┏━━
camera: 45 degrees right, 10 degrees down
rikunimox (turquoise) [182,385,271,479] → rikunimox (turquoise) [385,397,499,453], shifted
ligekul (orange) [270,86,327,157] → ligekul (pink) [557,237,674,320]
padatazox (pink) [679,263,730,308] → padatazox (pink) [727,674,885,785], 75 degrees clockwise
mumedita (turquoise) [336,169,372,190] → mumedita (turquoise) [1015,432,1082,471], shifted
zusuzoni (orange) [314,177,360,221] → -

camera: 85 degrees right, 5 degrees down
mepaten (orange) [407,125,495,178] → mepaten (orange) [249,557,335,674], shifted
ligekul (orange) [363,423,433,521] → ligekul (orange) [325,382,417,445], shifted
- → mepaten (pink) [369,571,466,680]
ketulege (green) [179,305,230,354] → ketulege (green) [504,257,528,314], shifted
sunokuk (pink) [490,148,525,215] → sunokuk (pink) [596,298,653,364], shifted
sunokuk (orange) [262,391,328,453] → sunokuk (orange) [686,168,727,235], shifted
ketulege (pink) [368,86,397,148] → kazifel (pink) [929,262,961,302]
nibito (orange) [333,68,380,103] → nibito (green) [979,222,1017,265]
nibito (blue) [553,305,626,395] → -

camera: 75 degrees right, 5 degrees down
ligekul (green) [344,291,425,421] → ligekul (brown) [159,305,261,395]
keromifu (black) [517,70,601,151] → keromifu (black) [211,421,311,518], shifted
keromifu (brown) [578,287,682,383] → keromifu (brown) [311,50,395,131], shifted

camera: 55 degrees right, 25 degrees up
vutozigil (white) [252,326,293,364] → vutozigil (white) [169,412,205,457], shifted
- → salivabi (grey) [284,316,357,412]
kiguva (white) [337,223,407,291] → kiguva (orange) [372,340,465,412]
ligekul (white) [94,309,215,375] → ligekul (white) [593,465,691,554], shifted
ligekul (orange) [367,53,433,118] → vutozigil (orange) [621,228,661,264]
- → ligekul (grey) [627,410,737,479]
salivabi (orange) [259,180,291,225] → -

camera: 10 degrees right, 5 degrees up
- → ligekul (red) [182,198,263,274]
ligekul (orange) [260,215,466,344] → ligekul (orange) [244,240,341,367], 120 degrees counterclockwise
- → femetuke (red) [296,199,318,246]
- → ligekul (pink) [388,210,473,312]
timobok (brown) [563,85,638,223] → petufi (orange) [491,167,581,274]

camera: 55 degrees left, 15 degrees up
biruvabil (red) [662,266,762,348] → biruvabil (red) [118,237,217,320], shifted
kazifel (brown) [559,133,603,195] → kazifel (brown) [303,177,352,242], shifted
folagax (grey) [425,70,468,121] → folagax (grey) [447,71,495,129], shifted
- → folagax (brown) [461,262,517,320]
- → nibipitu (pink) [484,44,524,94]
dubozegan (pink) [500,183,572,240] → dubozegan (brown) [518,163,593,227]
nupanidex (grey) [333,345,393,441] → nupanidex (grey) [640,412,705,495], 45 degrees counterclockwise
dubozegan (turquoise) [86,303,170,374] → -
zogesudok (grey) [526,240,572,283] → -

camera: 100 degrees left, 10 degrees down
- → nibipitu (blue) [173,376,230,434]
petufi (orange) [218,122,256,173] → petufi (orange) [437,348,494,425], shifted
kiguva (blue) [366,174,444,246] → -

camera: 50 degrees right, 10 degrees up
┗━━
• [Description of the task]:
An unaltered transcription of all the data above is needed.

• [Answer to this task]:
camera: 45 degrees right, 10 degrees down
rikunimox (turquoise) [182,385,271,479] → rikunimox (turquoise) [385,397,499,453], shifted
ligekul (orange) [270,86,327,157] → ligekul (pink) [557,237,674,320]
padatazox (pink) [679,263,730,308] → padatazox (pink) [727,674,885,785], 75 degrees clockwise
mumedita (turquoise) [336,169,372,190] → mumedita (turquoise) [1015,432,1082,471], shifted
zusuzoni (orange) [314,177,360,221] → -

camera: 85 degrees right, 5 degrees down
mepaten (orange) [407,125,495,178] → mepaten (orange) [249,557,335,674], shifted
ligekul (orange) [363,423,433,521] → ligekul (orange) [325,382,417,445], shifted
- → mepaten (pink) [369,571,466,680]
ketulege (green) [179,305,230,354] → ketulege (green) [504,257,528,314], shifted
sunokuk (pink) [490,148,525,215] → sunokuk (pink) [596,298,653,364], shifted
sunokuk (orange) [262,391,328,453] → sunokuk (orange) [686,168,727,235], shifted
ketulege (pink) [368,86,397,148] → kazifel (pink) [929,262,961,302]
nibito (orange) [333,68,380,103] → nibito (green) [979,222,1017,265]
nibito (blue) [553,305,626,395] → -

camera: 75 degrees right, 5 degrees down
ligekul (green) [344,291,425,421] → ligekul (brown) [159,305,261,395]
keromifu (black) [517,70,601,151] → keromifu (black) [211,421,311,518], shifted
keromifu (brown) [578,287,682,383] → keromifu (brown) [311,50,395,131], shifted

camera: 55 degrees right, 25 degrees up
vutozigil (white) [252,326,293,364] → vutozigil (white) [169,412,205,457], shifted
- → salivabi (grey) [284,316,357,412]
kiguva (white) [337,223,407,291] → kiguva (orange) [372,340,465,412]
ligekul (white) [94,309,215,375] → ligekul (white) [593,465,691,554], shifted
ligekul (orange) [367,53,433,118] → vutozigil (orange) [621,228,661,264]
- → ligekul (grey) [627,410,737,479]
salivabi (orange) [259,180,291,225] → -

camera: 10 degrees right, 5 degrees up
- → ligekul (red) [182,198,263,274]
ligekul (orange) [260,215,466,344] → ligekul (orange) [244,240,341,367], 120 degrees counterclockwise
- → femetuke (red) [296,199,318,246]
- → ligekul (pink) [388,210,473,312]
timobok (brown) [563,85,638,223] → petufi (orange) [491,167,581,274]

camera: 55 degrees left, 15 degrees up
biruvabil (red) [662,266,762,348] → biruvabil (red) [118,237,217,320], shifted
kazifel (brown) [559,133,603,195] → kazifel (brown) [303,177,352,242], shifted
folagax (grey) [425,70,468,121] → folagax (grey) [447,71,495,129], shifted
- → folagax (brown) [461,262,517,320]
- → nibipitu (pink) [484,44,524,94]
dubozegan (pink) [500,183,572,240] → dubozegan (brown) [518,163,593,227]
nupanidex (grey) [333,345,393,441] → nupanidex (grey) [640,412,705,495], 45 degrees counterclockwise
dubozegan (turquoise) [86,303,170,374] → -
zogesudok (grey) [526,240,572,283] → -

camera: 100 degrees left, 10 degrees down
- → nibipitu (blue) [173,376,230,434]
petufi (orange) [218,122,256,173] → petufi (orange) [437,348,494,425], shifted
kiguva (blue) [366,174,444,246] → -

camera: 50 degrees right, 10 degrees up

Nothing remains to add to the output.